[SUPPLIED ENTRIES]
┄┄┄┄┄┄┄┄┄┄┄┄┄┄┄┄┄┄┄┄
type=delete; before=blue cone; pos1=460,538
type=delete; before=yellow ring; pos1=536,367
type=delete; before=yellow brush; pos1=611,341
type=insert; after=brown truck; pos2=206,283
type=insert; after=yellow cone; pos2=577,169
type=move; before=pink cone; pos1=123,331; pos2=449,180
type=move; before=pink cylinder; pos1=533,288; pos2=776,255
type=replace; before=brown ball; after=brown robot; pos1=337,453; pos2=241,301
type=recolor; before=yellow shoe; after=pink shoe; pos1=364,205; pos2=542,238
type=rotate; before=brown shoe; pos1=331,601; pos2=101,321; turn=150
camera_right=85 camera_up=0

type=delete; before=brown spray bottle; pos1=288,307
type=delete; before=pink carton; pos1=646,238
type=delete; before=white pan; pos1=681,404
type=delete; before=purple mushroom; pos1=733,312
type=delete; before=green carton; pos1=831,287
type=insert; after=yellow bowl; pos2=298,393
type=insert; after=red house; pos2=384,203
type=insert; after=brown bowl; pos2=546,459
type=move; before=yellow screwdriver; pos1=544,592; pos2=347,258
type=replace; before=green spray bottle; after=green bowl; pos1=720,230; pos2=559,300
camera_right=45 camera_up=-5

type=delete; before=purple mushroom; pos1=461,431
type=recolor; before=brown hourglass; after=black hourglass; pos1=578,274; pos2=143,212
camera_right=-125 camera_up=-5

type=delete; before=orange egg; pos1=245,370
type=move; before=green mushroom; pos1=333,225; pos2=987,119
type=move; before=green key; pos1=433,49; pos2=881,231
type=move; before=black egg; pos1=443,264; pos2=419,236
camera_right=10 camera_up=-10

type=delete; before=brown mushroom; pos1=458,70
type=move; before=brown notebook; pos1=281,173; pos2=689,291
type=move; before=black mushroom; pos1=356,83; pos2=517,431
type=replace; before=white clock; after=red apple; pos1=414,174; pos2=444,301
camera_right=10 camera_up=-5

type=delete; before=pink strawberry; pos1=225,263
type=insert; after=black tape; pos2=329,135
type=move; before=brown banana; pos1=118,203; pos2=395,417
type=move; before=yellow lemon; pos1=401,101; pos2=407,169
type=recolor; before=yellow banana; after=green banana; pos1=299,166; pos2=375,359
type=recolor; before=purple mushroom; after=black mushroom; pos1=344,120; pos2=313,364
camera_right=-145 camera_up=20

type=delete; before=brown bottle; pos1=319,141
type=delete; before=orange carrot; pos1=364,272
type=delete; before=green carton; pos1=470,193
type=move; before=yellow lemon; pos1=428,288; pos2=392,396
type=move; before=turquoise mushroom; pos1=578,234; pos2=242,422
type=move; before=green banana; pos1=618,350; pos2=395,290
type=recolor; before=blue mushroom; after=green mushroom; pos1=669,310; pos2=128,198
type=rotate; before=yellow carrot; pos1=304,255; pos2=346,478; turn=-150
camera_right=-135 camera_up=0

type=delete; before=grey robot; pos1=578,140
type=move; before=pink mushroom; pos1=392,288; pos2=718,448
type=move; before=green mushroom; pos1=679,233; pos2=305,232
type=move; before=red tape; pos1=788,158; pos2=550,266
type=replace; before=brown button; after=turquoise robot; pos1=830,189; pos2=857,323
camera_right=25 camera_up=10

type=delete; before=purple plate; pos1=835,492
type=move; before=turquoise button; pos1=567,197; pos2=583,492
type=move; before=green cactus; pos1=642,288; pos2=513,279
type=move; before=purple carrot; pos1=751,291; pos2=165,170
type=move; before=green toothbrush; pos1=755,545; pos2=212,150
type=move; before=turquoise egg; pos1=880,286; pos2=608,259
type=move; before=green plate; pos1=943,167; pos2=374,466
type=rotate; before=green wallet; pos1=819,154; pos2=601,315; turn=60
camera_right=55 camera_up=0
┄┄┄┄┄┄┄┄┄┄┄┄┄┄┄┄┄┄┄┄
Return exactly the lines from the beginning of the data above through the one containing "type=move; before=pink cone;", please. Include both end lines and add nothing else.

[RESULT]
type=delete; before=blue cone; pos1=460,538
type=delete; before=yellow ring; pos1=536,367
type=delete; before=yellow brush; pos1=611,341
type=insert; after=brown truck; pos2=206,283
type=insert; after=yellow cone; pos2=577,169
type=move; before=pink cone; pos1=123,331; pos2=449,180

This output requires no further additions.